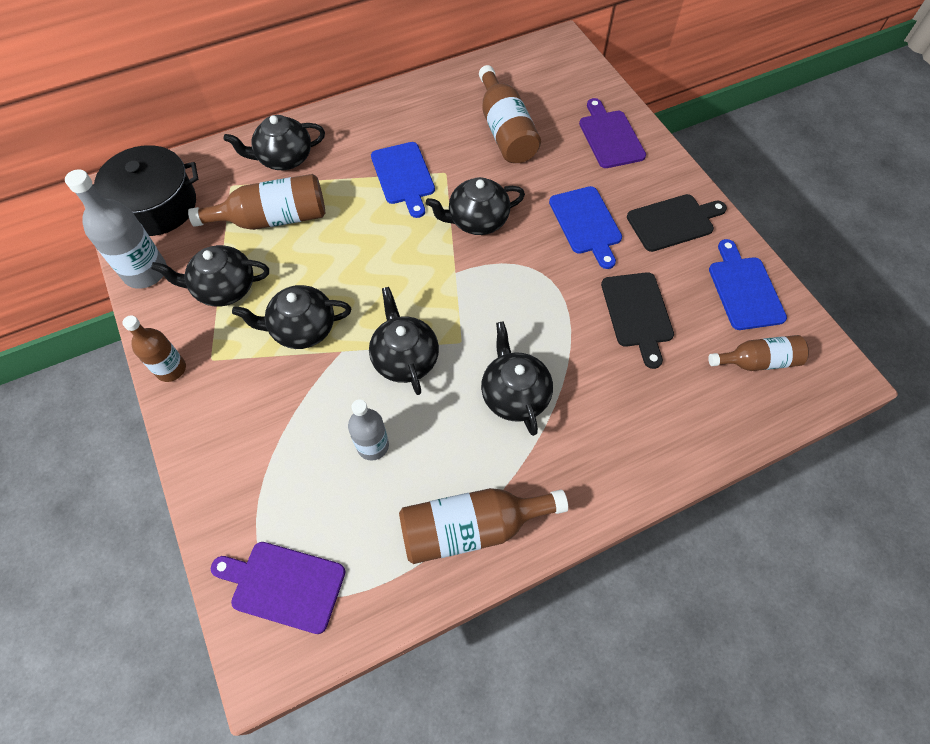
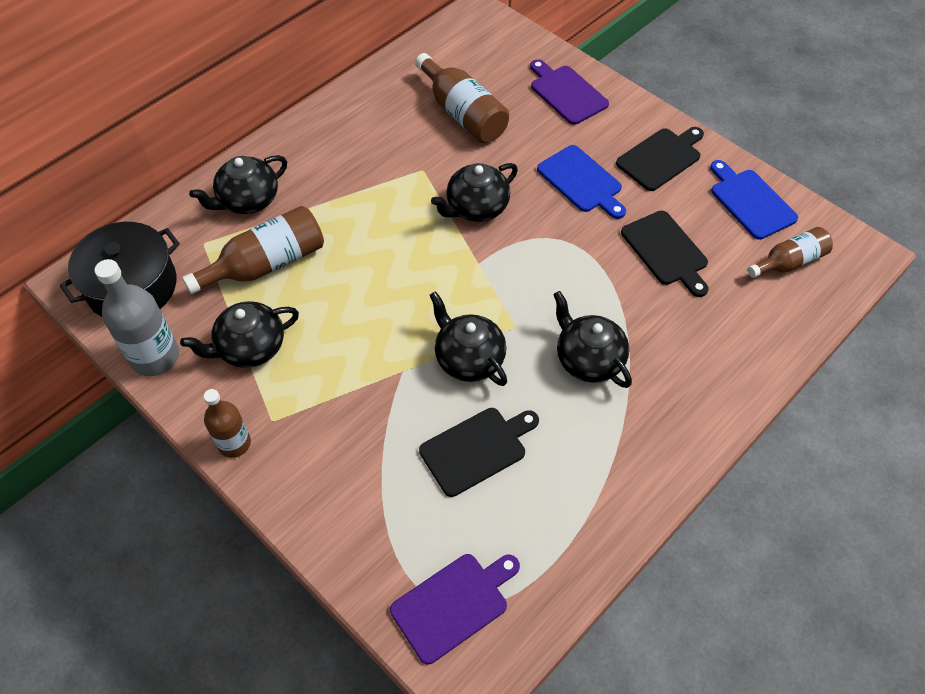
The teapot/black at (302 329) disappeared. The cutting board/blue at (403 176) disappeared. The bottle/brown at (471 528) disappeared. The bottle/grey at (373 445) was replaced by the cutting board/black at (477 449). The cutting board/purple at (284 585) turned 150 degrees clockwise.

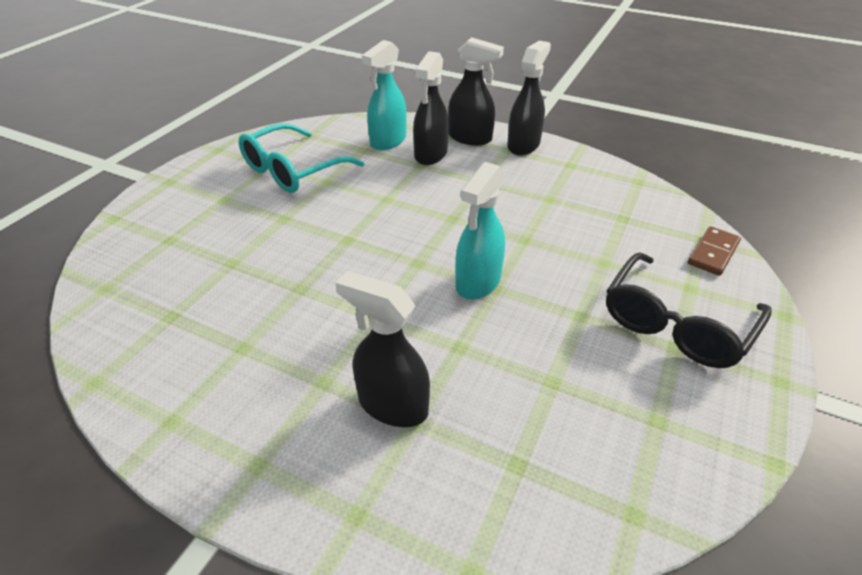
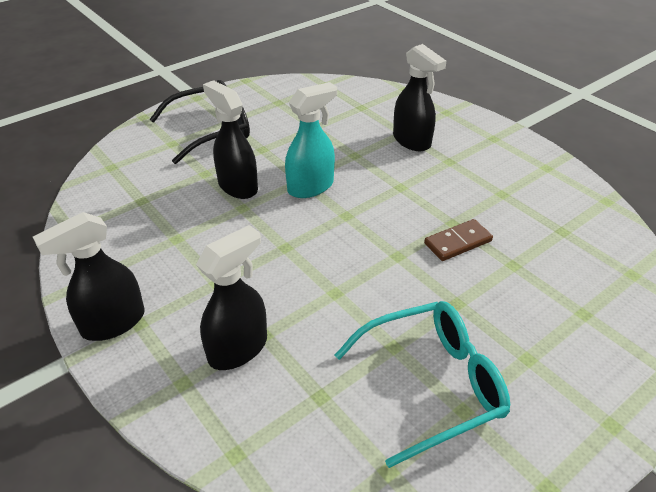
The spray bottle/turquoise at (388 141) disappeared. The spray bottle/black moved from (470 138) to (237 186). The domino/brown moved from (713 253) to (457 242).

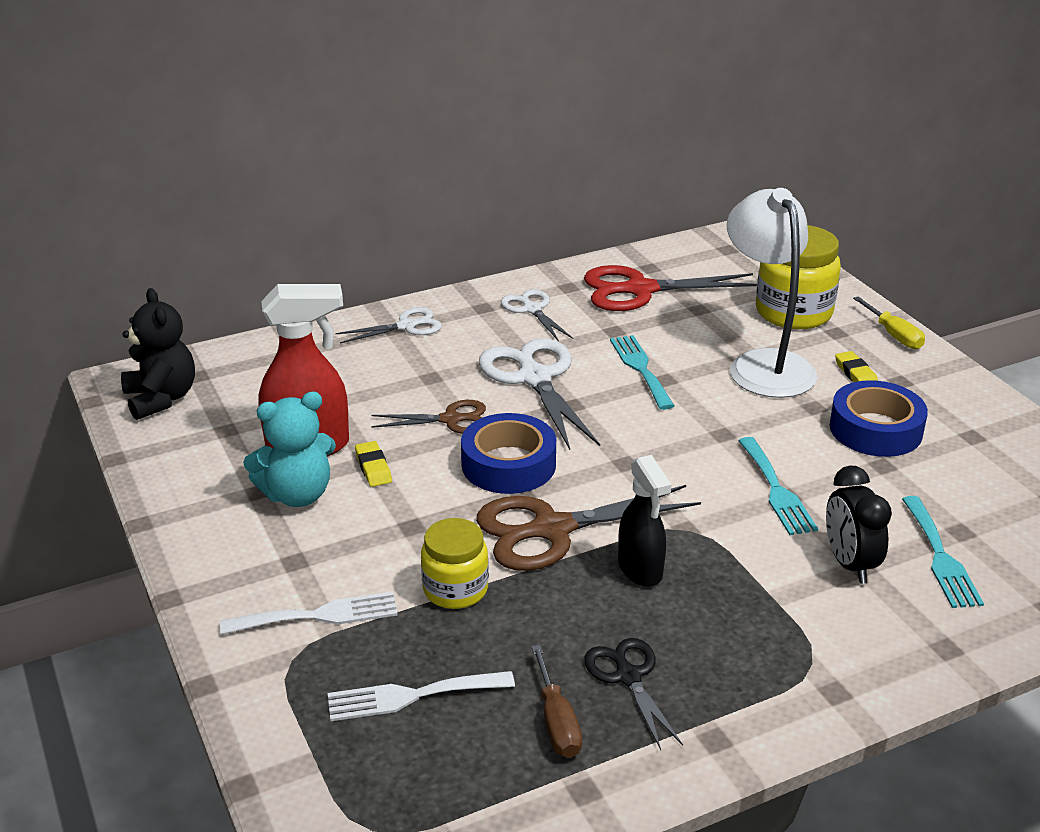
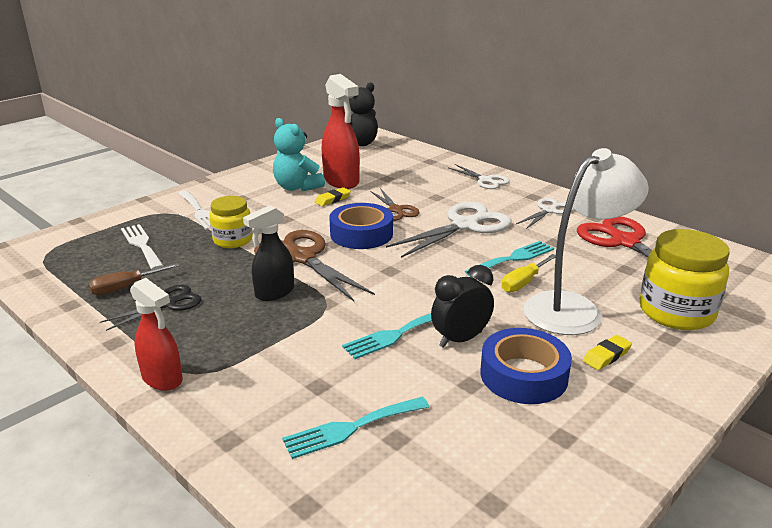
The spray bottle/red at (162 379) appeared. The clock/black moved from (849 564) to (460 339). The screwdriver/yellow moved from (893 335) to (524 282).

....

*Task item*: Copy the data word for word, no pictures.

*Written answer*:
The teapot/black at (302 329) disappeared. The cutting board/blue at (403 176) disappeared. The bottle/brown at (471 528) disappeared. The bottle/grey at (373 445) was replaced by the cutting board/black at (477 449). The cutting board/purple at (284 585) turned 150 degrees clockwise.

The spray bottle/turquoise at (388 141) disappeared. The spray bottle/black moved from (470 138) to (237 186). The domino/brown moved from (713 253) to (457 242).

The spray bottle/red at (162 379) appeared. The clock/black moved from (849 564) to (460 339). The screwdriver/yellow moved from (893 335) to (524 282).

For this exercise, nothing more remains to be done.